→ **Work to be completed**:
Please set down exactly the lines of the listing below from the line containing "turquoise candle: 3 -> 0" through the line containing "white teapot: 3 -> 0", both lines included, leaving out all other lines.

→ **Data in this exercise**:
_____
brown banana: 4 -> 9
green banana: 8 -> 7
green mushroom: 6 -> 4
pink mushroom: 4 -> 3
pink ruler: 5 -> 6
_____
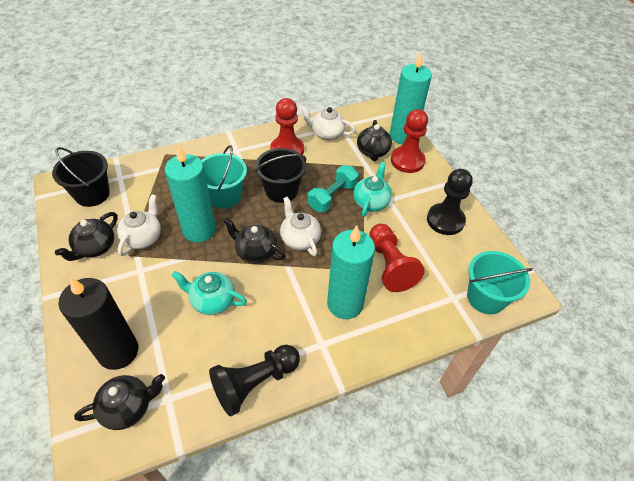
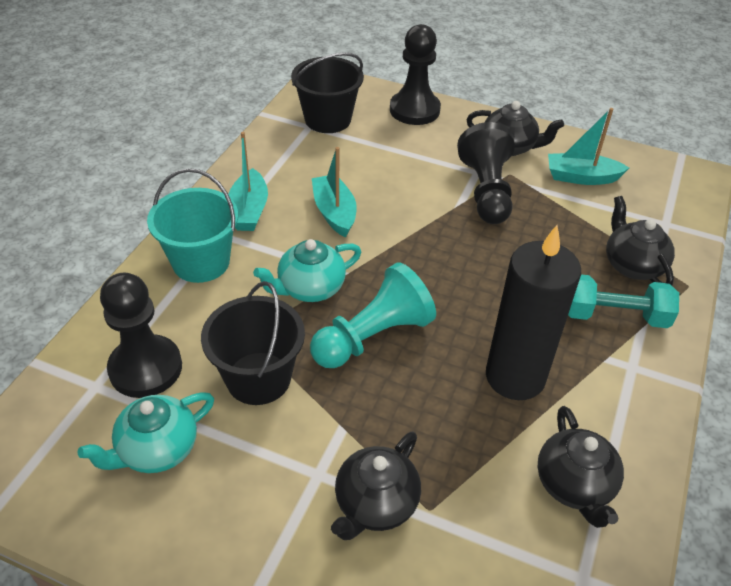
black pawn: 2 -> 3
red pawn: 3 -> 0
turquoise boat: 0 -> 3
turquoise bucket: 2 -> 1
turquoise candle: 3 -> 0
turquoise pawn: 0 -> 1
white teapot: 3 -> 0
_____
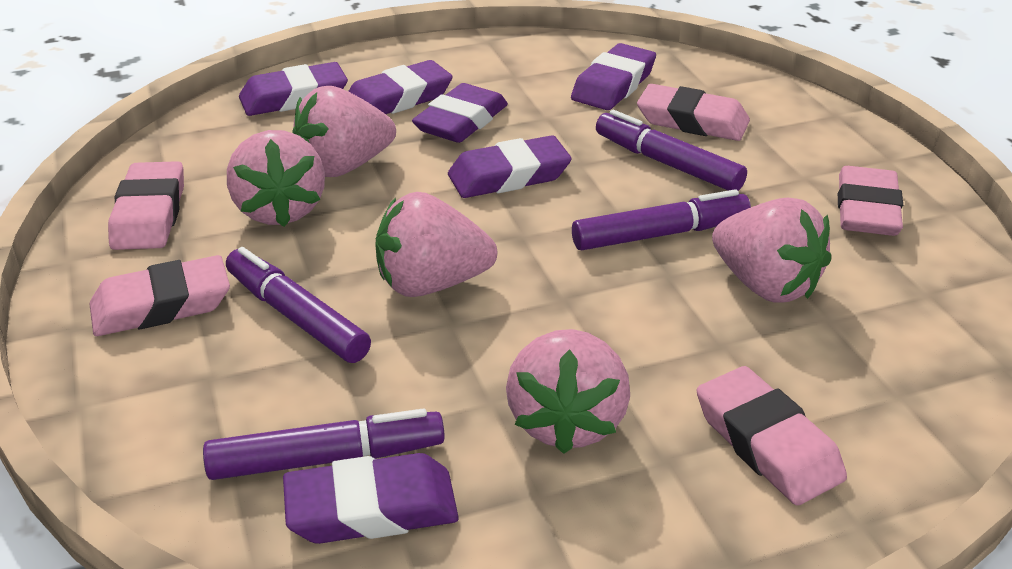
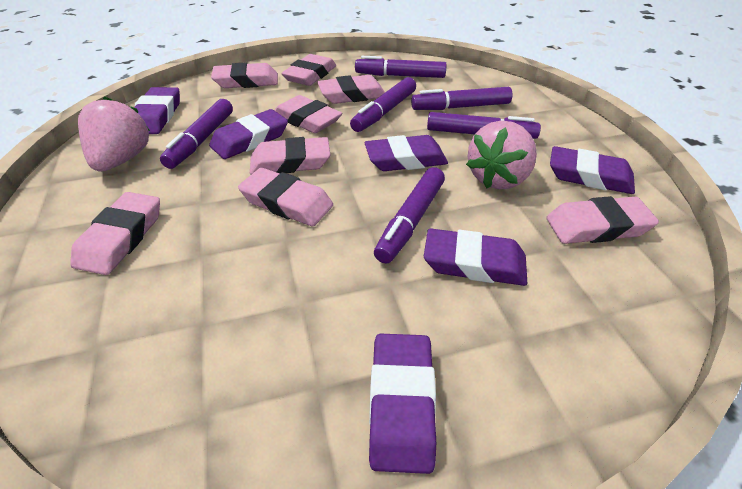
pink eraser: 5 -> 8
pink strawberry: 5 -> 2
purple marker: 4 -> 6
_____
→ **Result of the task**:
turquoise candle: 3 -> 0
turquoise pawn: 0 -> 1
white teapot: 3 -> 0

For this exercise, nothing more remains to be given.